## EXTRACTED MATERIAL:
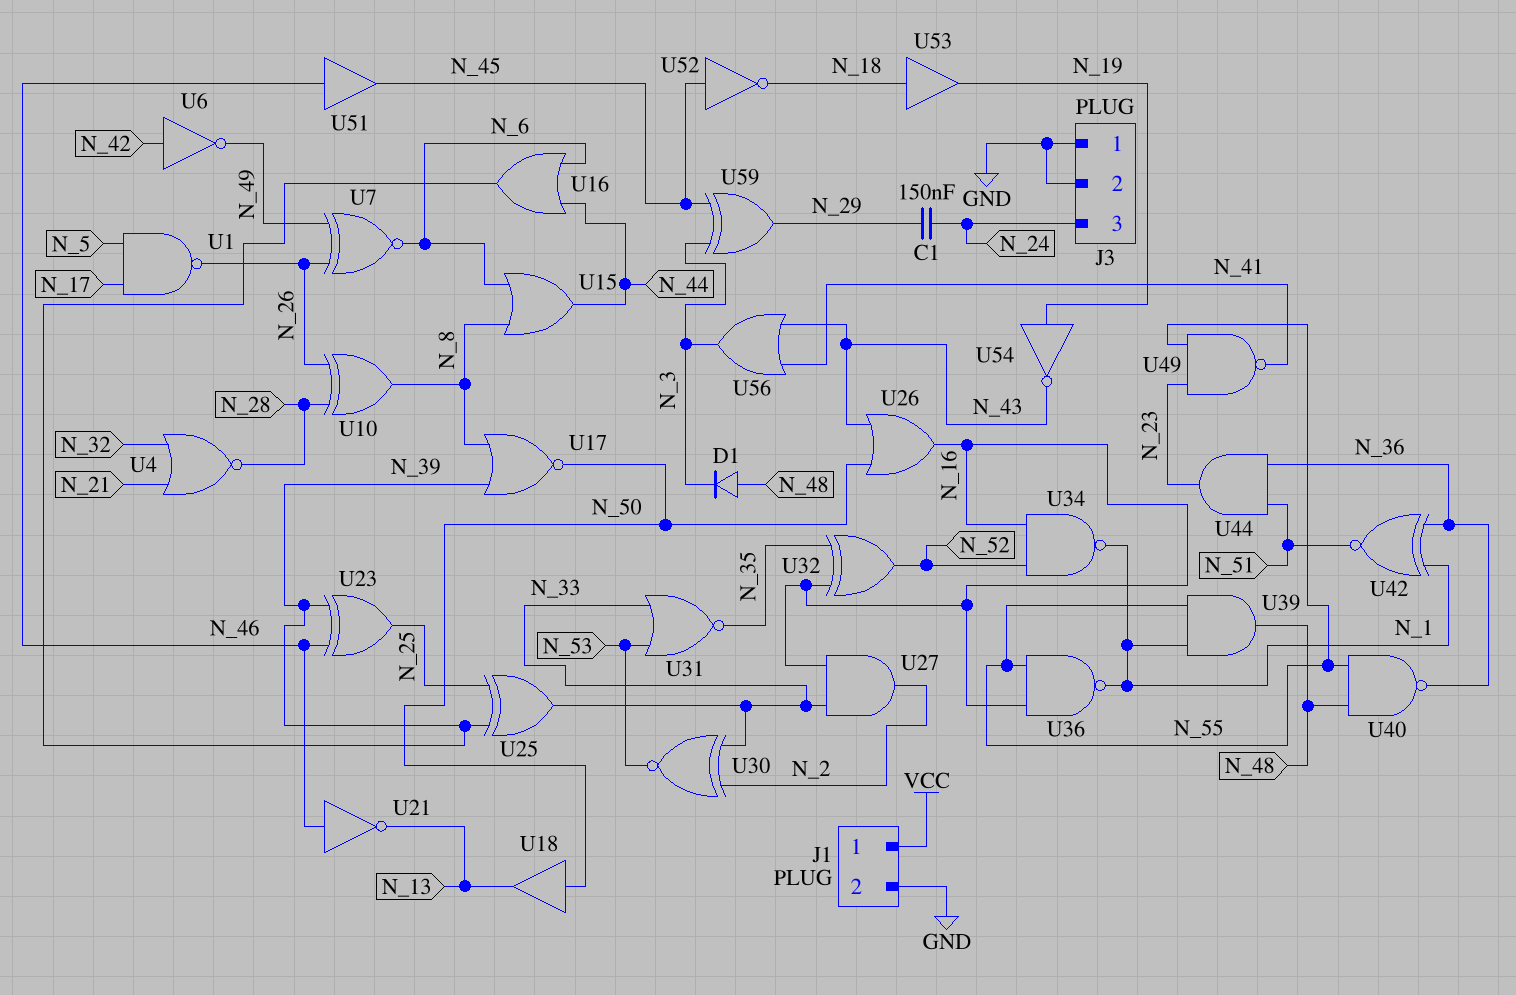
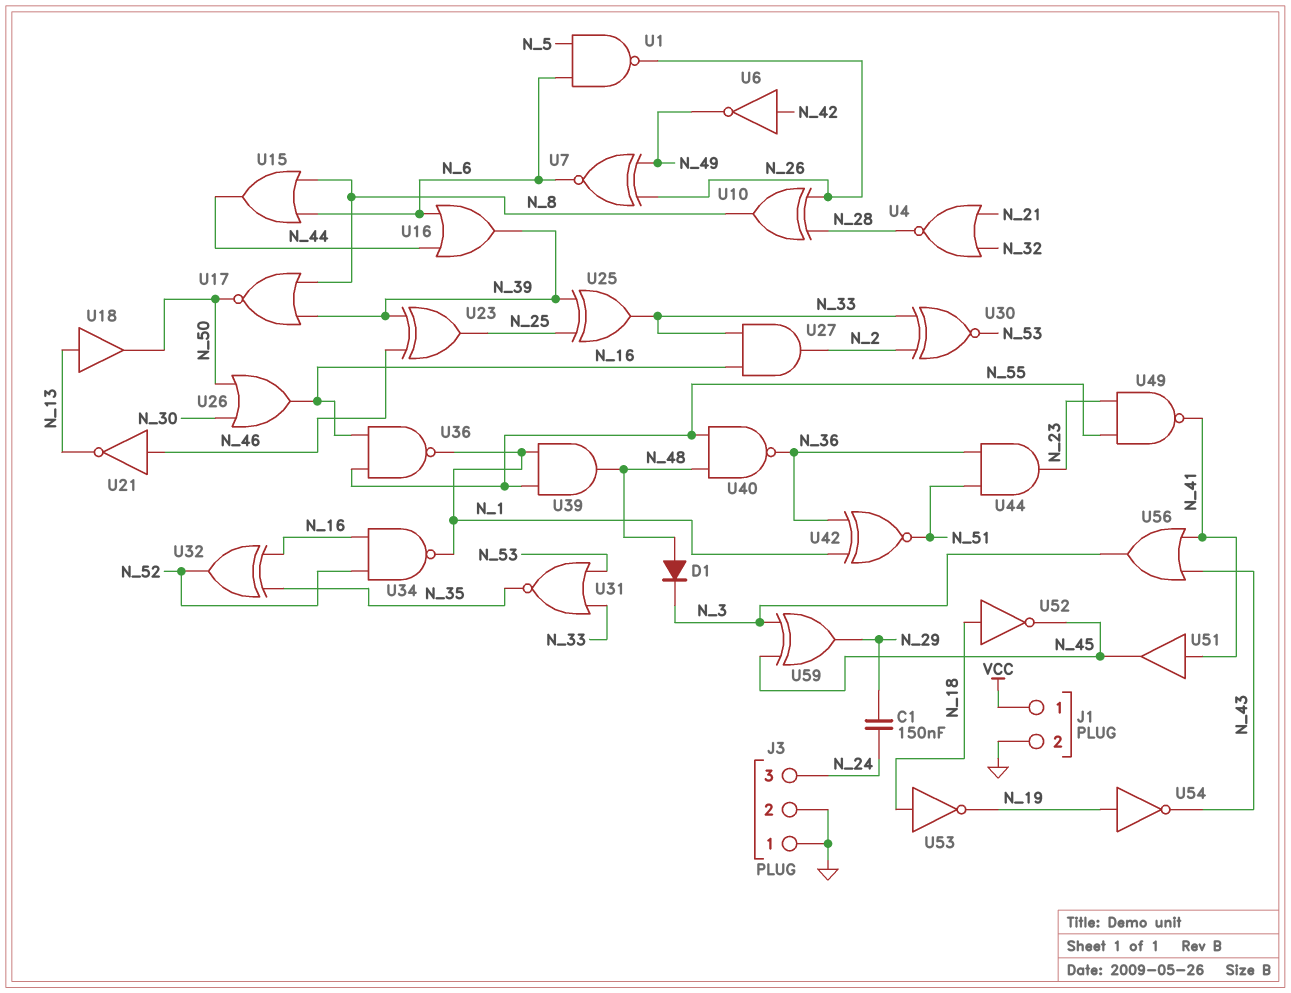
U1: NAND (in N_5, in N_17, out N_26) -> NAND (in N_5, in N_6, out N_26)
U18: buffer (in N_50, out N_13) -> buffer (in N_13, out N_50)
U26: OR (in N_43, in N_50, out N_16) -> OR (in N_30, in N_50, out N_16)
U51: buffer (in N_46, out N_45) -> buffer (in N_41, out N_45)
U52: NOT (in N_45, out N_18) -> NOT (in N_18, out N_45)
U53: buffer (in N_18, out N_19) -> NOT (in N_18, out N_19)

## TASK TO COMPLETE:
Output the listing above in full, exactly. No images.

## EXERCISE SOLUTION:
U1: NAND (in N_5, in N_17, out N_26) -> NAND (in N_5, in N_6, out N_26)
U18: buffer (in N_50, out N_13) -> buffer (in N_13, out N_50)
U26: OR (in N_43, in N_50, out N_16) -> OR (in N_30, in N_50, out N_16)
U51: buffer (in N_46, out N_45) -> buffer (in N_41, out N_45)
U52: NOT (in N_45, out N_18) -> NOT (in N_18, out N_45)
U53: buffer (in N_18, out N_19) -> NOT (in N_18, out N_19)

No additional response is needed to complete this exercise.